Print all entries below exactly, without images.

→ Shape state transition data
= = =
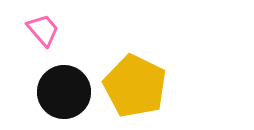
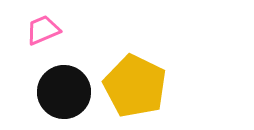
pink trapezoid: rotated 72 degrees counterclockwise
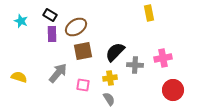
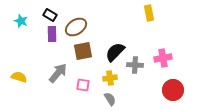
gray semicircle: moved 1 px right
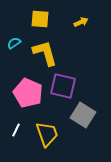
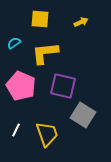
yellow L-shape: rotated 80 degrees counterclockwise
pink pentagon: moved 7 px left, 7 px up
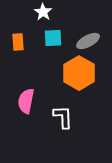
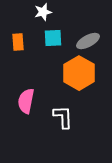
white star: rotated 24 degrees clockwise
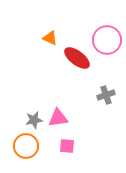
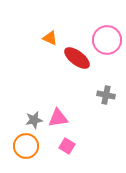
gray cross: rotated 30 degrees clockwise
pink square: rotated 28 degrees clockwise
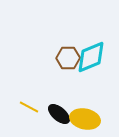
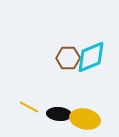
black ellipse: rotated 35 degrees counterclockwise
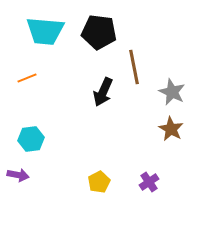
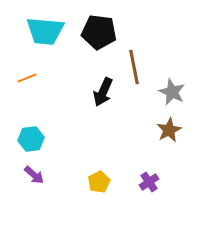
brown star: moved 2 px left, 1 px down; rotated 15 degrees clockwise
purple arrow: moved 16 px right; rotated 30 degrees clockwise
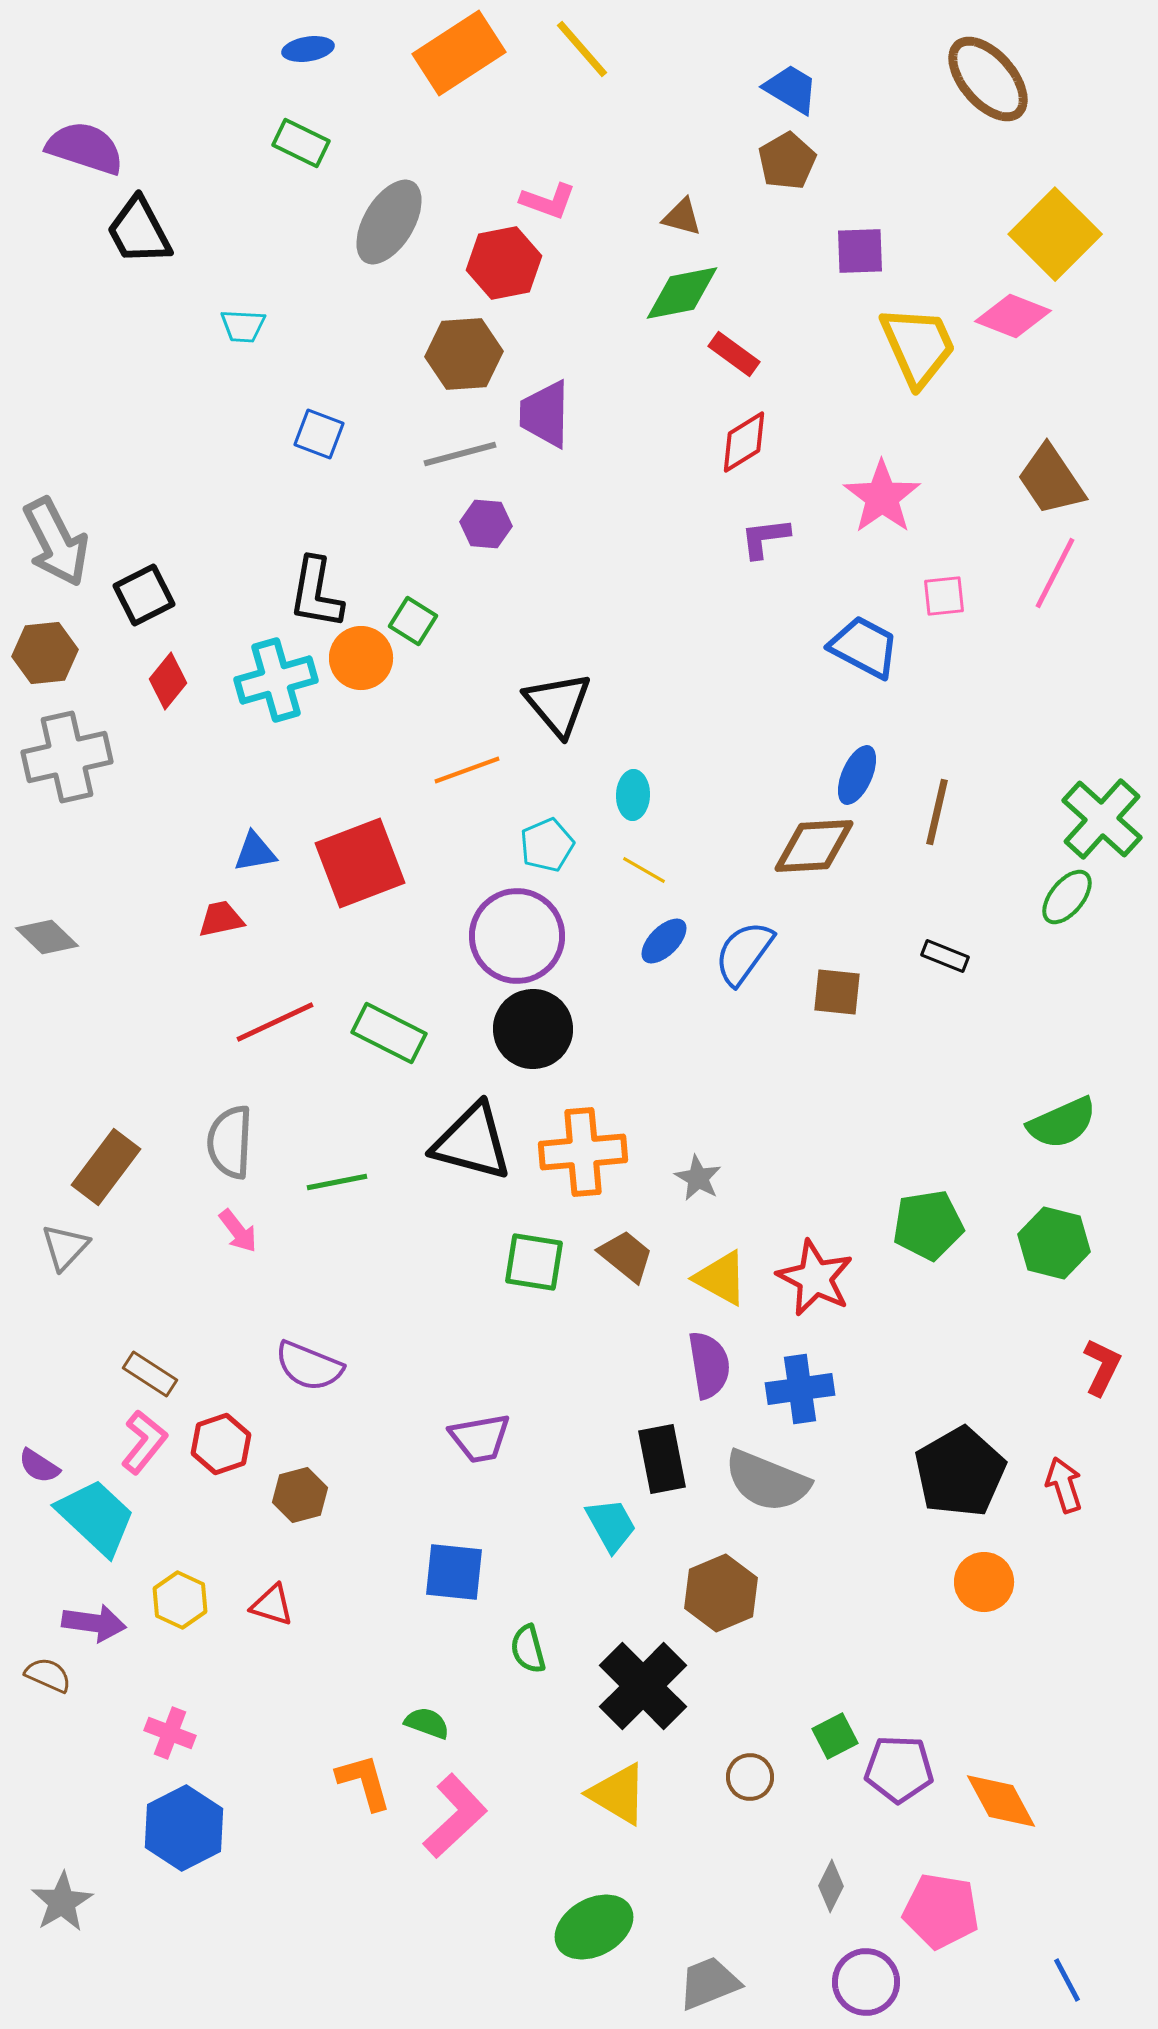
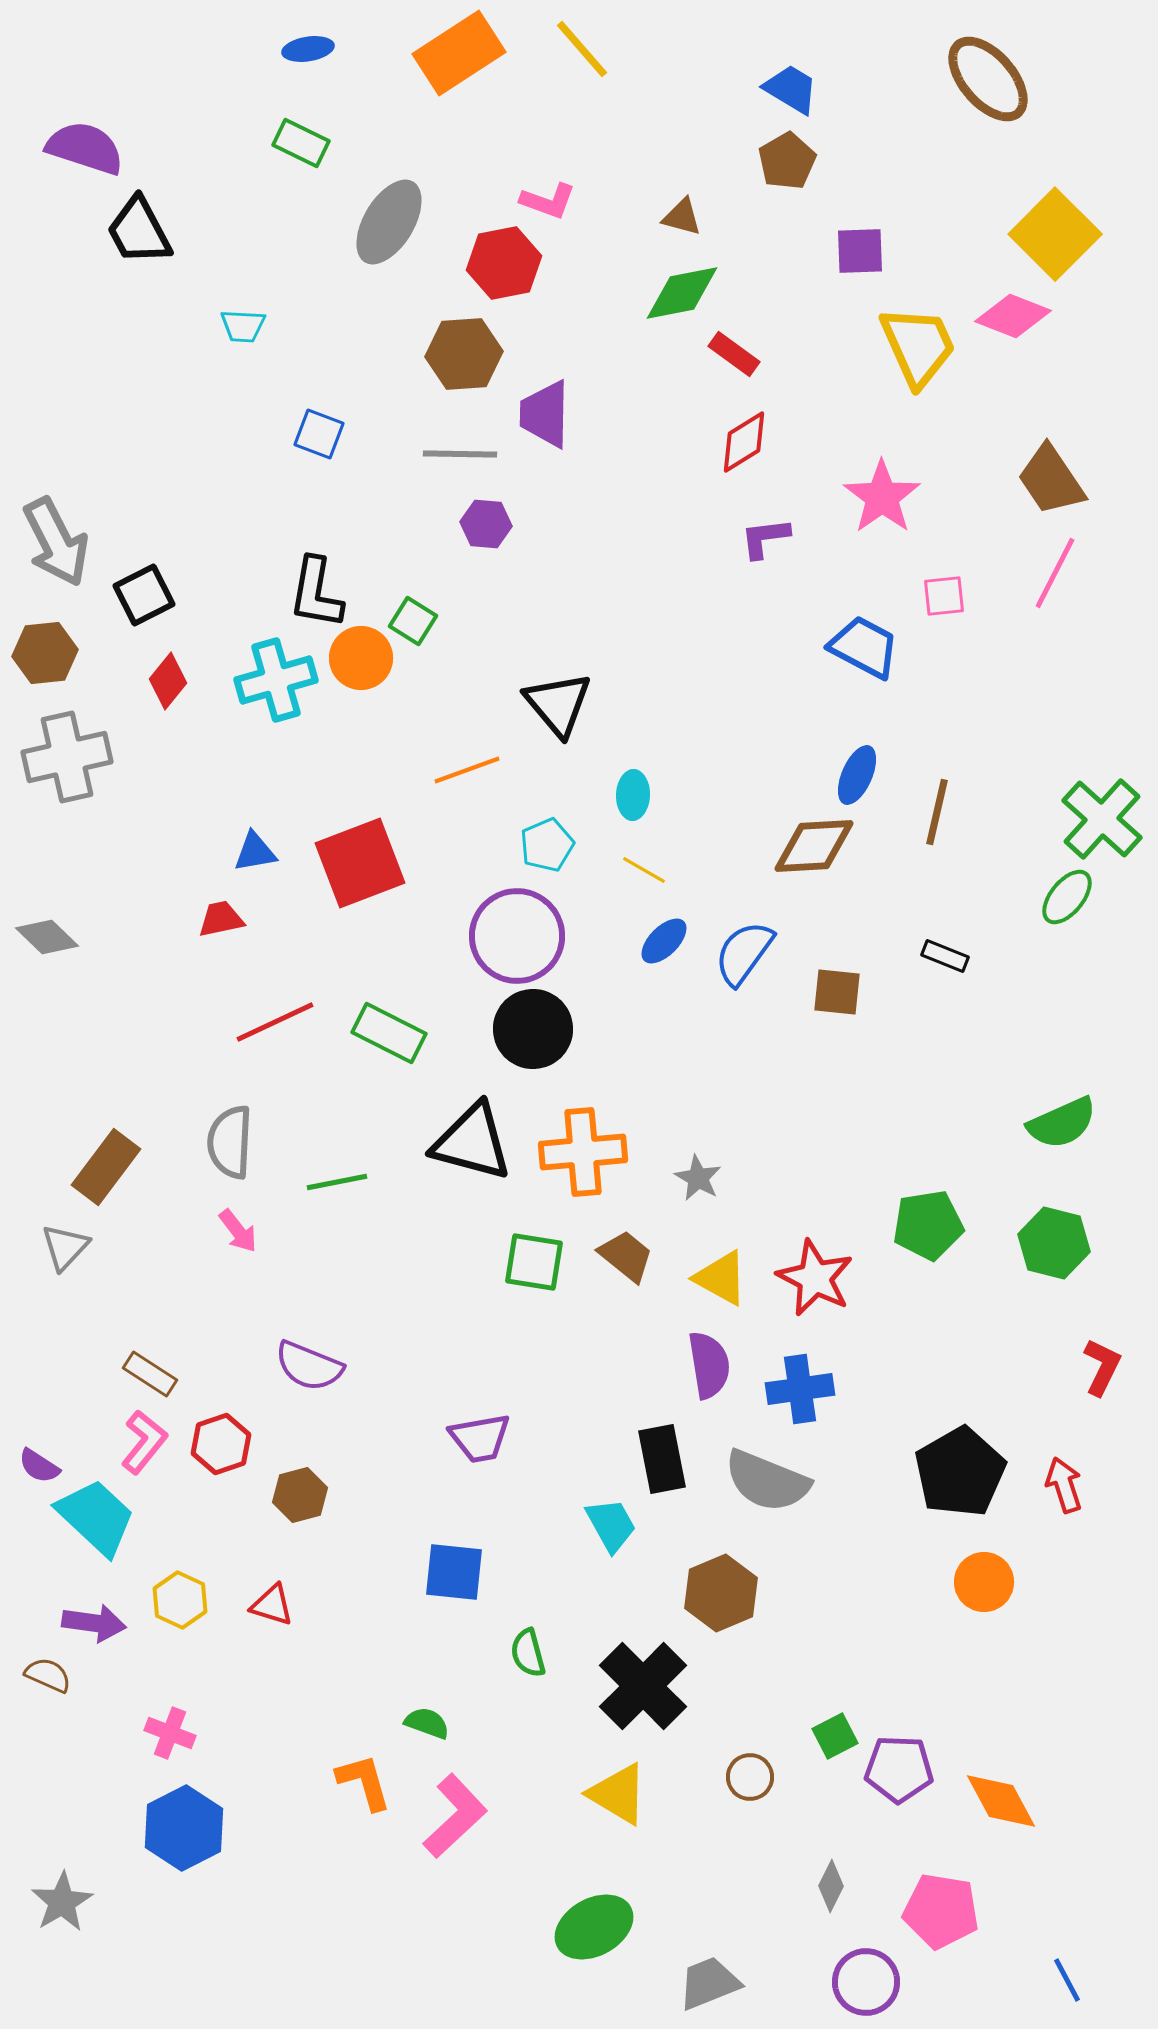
gray line at (460, 454): rotated 16 degrees clockwise
green semicircle at (528, 1649): moved 4 px down
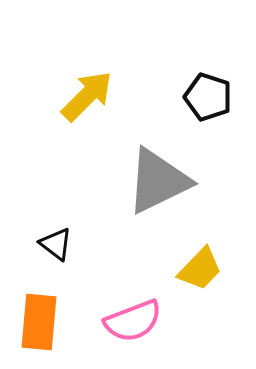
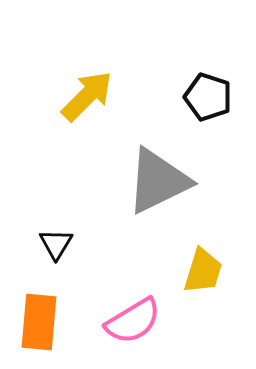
black triangle: rotated 24 degrees clockwise
yellow trapezoid: moved 3 px right, 2 px down; rotated 27 degrees counterclockwise
pink semicircle: rotated 10 degrees counterclockwise
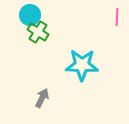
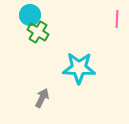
pink line: moved 2 px down
cyan star: moved 3 px left, 3 px down
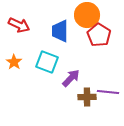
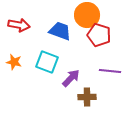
red arrow: rotated 15 degrees counterclockwise
blue trapezoid: rotated 110 degrees clockwise
red pentagon: rotated 15 degrees counterclockwise
orange star: rotated 21 degrees counterclockwise
purple line: moved 2 px right, 21 px up
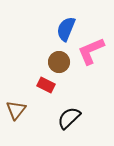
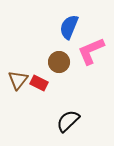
blue semicircle: moved 3 px right, 2 px up
red rectangle: moved 7 px left, 2 px up
brown triangle: moved 2 px right, 30 px up
black semicircle: moved 1 px left, 3 px down
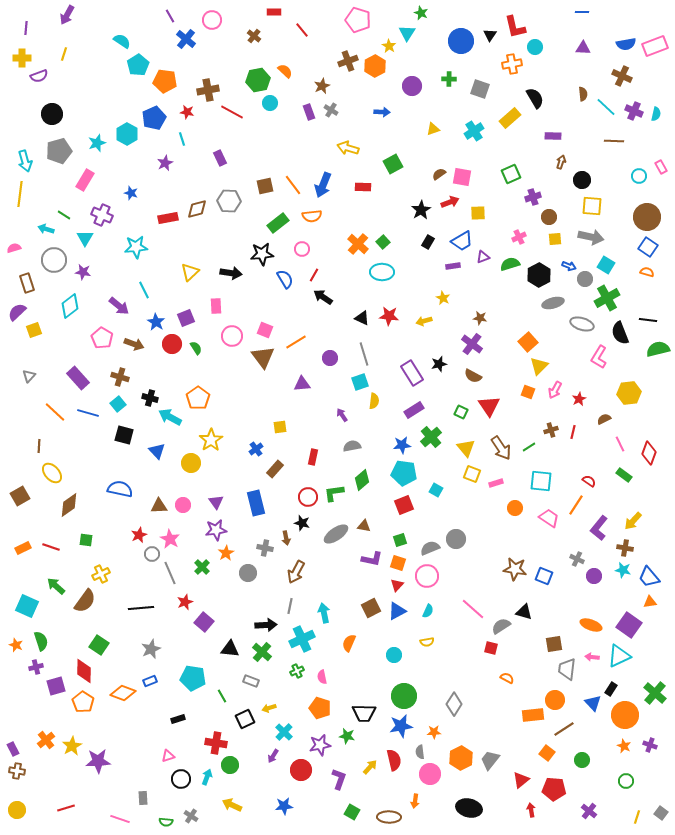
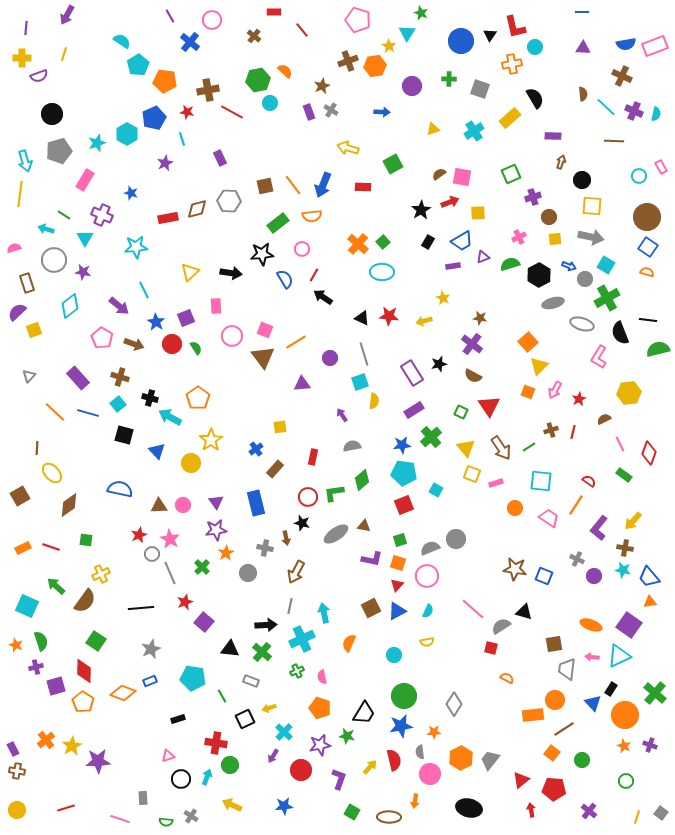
blue cross at (186, 39): moved 4 px right, 3 px down
orange hexagon at (375, 66): rotated 20 degrees clockwise
brown line at (39, 446): moved 2 px left, 2 px down
green square at (99, 645): moved 3 px left, 4 px up
black trapezoid at (364, 713): rotated 60 degrees counterclockwise
orange square at (547, 753): moved 5 px right
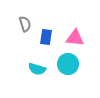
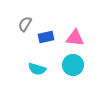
gray semicircle: rotated 133 degrees counterclockwise
blue rectangle: rotated 70 degrees clockwise
cyan circle: moved 5 px right, 1 px down
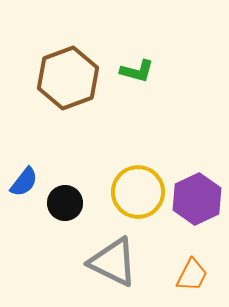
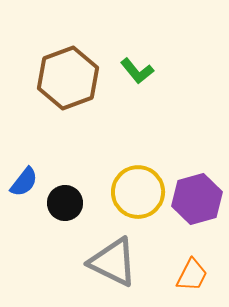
green L-shape: rotated 36 degrees clockwise
purple hexagon: rotated 9 degrees clockwise
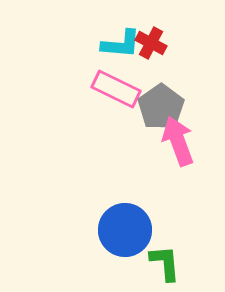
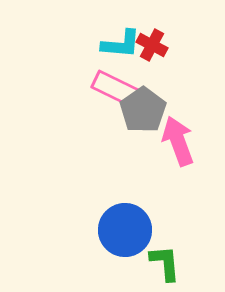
red cross: moved 1 px right, 2 px down
gray pentagon: moved 18 px left, 3 px down
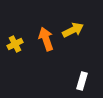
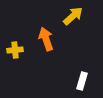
yellow arrow: moved 14 px up; rotated 15 degrees counterclockwise
yellow cross: moved 6 px down; rotated 21 degrees clockwise
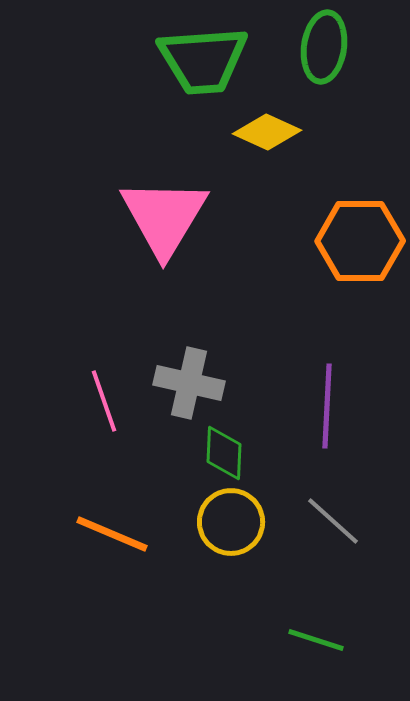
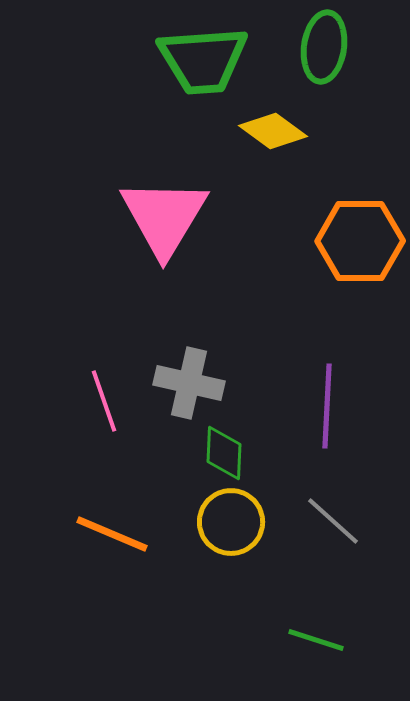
yellow diamond: moved 6 px right, 1 px up; rotated 12 degrees clockwise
= = =
→ ANSWER TO THE PROBLEM
pink trapezoid: rotated 72 degrees counterclockwise
gray semicircle: moved 1 px right
yellow L-shape: rotated 80 degrees counterclockwise
pink pentagon: moved 7 px left, 7 px up
white star: rotated 24 degrees clockwise
gray cross: rotated 30 degrees clockwise
pink square: rotated 28 degrees clockwise
black ellipse: rotated 35 degrees counterclockwise
brown star: moved 2 px left, 1 px down; rotated 15 degrees clockwise
purple arrow: moved 16 px right; rotated 30 degrees clockwise
gray line at (460, 454): rotated 16 degrees clockwise
green semicircle at (528, 1649): moved 4 px down
black triangle: rotated 24 degrees clockwise
yellow trapezoid: moved 3 px right, 2 px down; rotated 27 degrees counterclockwise
pink semicircle: rotated 10 degrees counterclockwise
pink line: moved 2 px down
cyan star: moved 3 px left, 3 px down
red arrow: rotated 15 degrees counterclockwise
blue trapezoid: rotated 110 degrees clockwise
red pentagon: rotated 15 degrees counterclockwise
orange star: rotated 21 degrees counterclockwise
purple line: moved 2 px right, 21 px up
blue semicircle: moved 3 px right, 2 px up
red rectangle: moved 7 px left, 2 px up
brown triangle: moved 2 px right, 30 px up
black semicircle: moved 1 px left, 3 px down
blue cross at (186, 39): moved 4 px right, 3 px down
orange hexagon at (375, 66): rotated 20 degrees clockwise
brown line at (39, 446): moved 2 px left, 2 px down
green square at (99, 645): moved 3 px left, 4 px up
black trapezoid at (364, 713): rotated 60 degrees counterclockwise
orange square at (547, 753): moved 5 px right
gray semicircle: rotated 133 degrees counterclockwise
blue rectangle: rotated 70 degrees clockwise
cyan circle: moved 5 px right, 1 px down
green L-shape: rotated 36 degrees clockwise
purple hexagon: rotated 9 degrees clockwise
red cross: moved 1 px right, 2 px down
gray pentagon: moved 18 px left, 3 px down
yellow arrow: moved 14 px up; rotated 15 degrees counterclockwise
yellow cross: moved 6 px down; rotated 21 degrees clockwise
yellow diamond: moved 6 px right, 1 px up; rotated 12 degrees clockwise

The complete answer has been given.